### WORK TASK
Given the entries below, would you transcribe exactly the lines starting at the one with "black calculator: 9 -> 11" and ending at the one with "white screwdriver: 2 -> 3", both kept, pictures omitted, nothing extra?

### INPUT
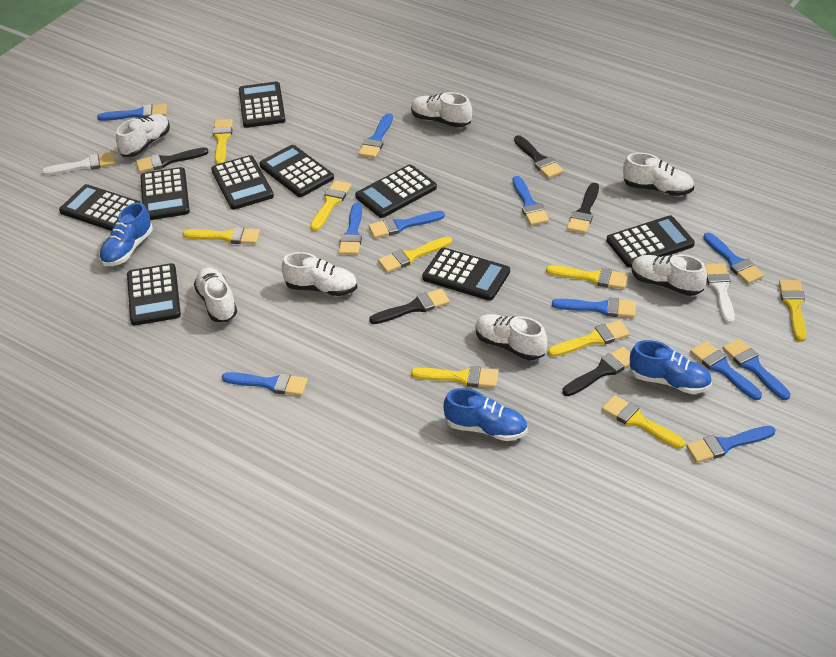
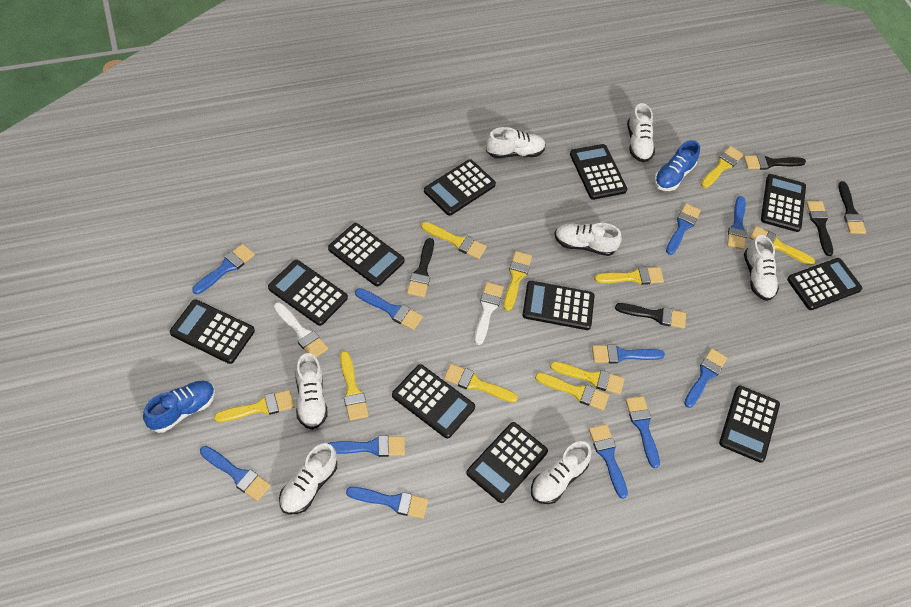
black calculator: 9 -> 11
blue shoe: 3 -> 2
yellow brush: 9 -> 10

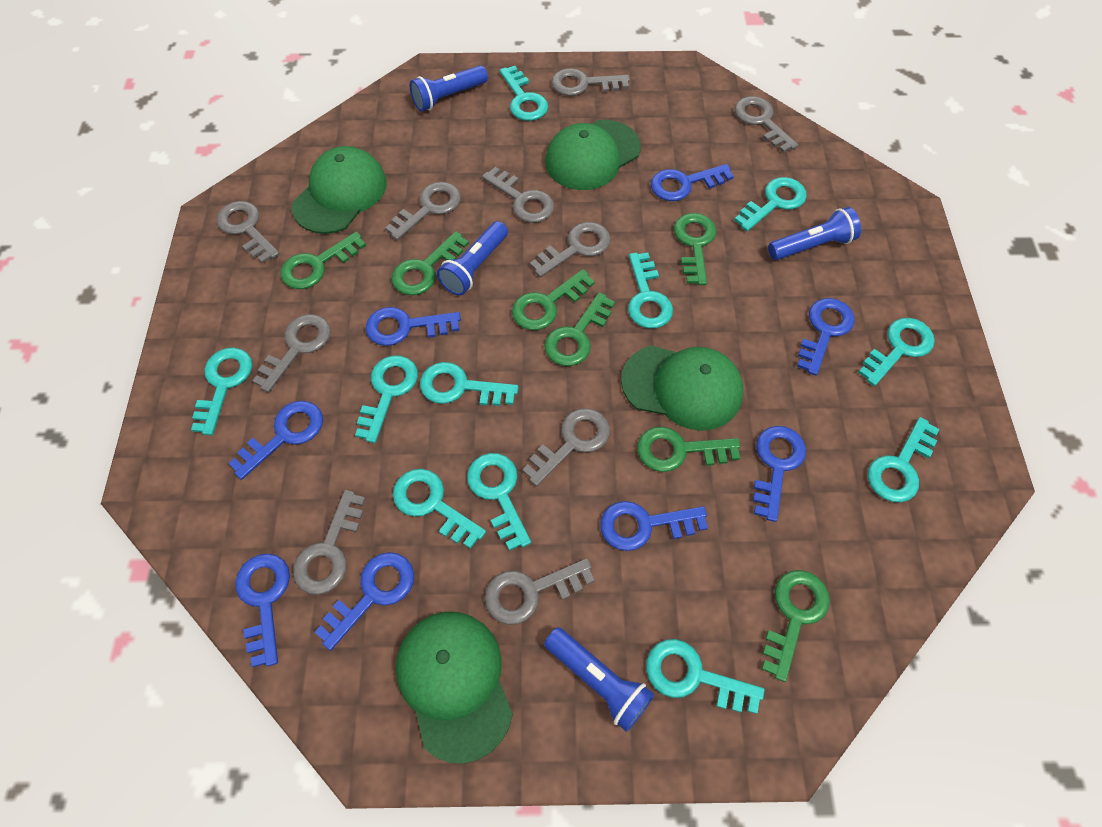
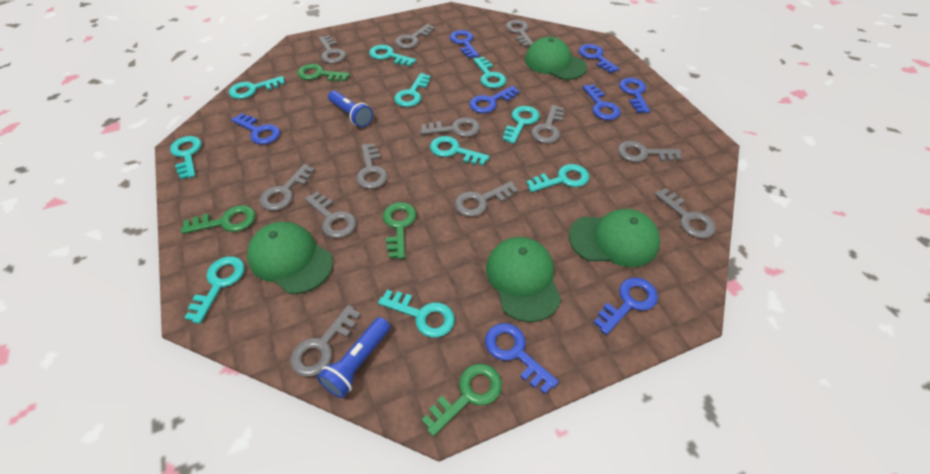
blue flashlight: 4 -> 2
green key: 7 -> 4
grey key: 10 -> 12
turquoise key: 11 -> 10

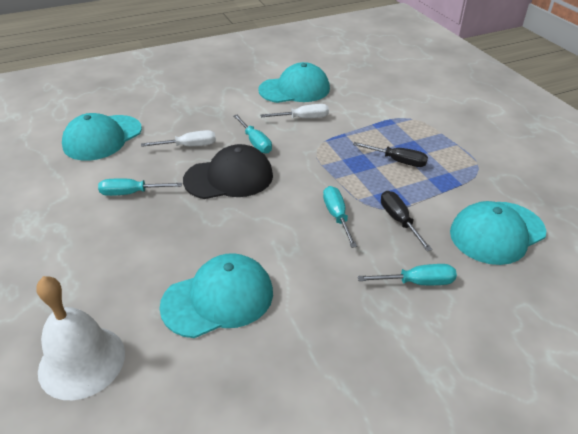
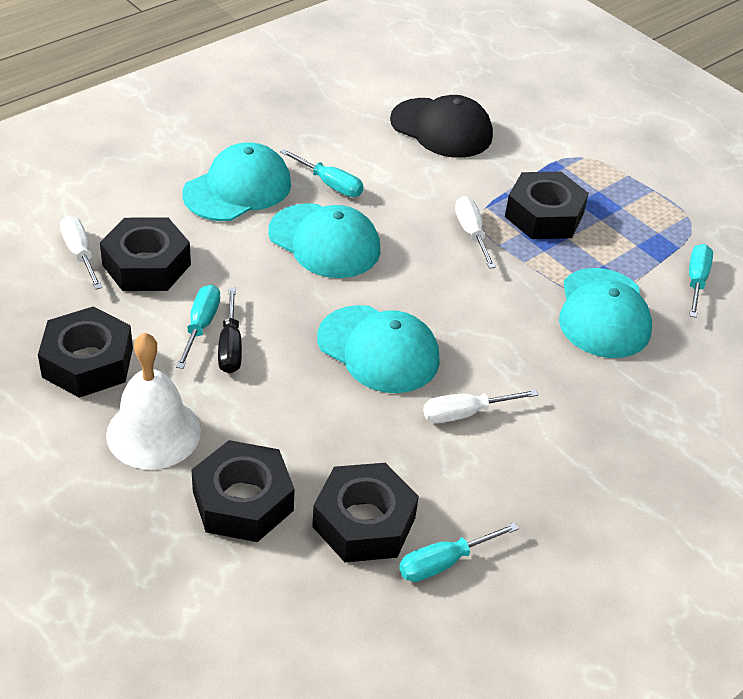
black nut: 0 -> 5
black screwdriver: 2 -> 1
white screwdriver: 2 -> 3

---

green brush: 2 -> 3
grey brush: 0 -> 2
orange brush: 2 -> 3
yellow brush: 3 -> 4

### RESPONSE
black calculator: 9 -> 11
blue shoe: 3 -> 2
yellow brush: 9 -> 10

blue flashlight: 4 -> 2
green key: 7 -> 4
grey key: 10 -> 12
turquoise key: 11 -> 10

black nut: 0 -> 5
black screwdriver: 2 -> 1
white screwdriver: 2 -> 3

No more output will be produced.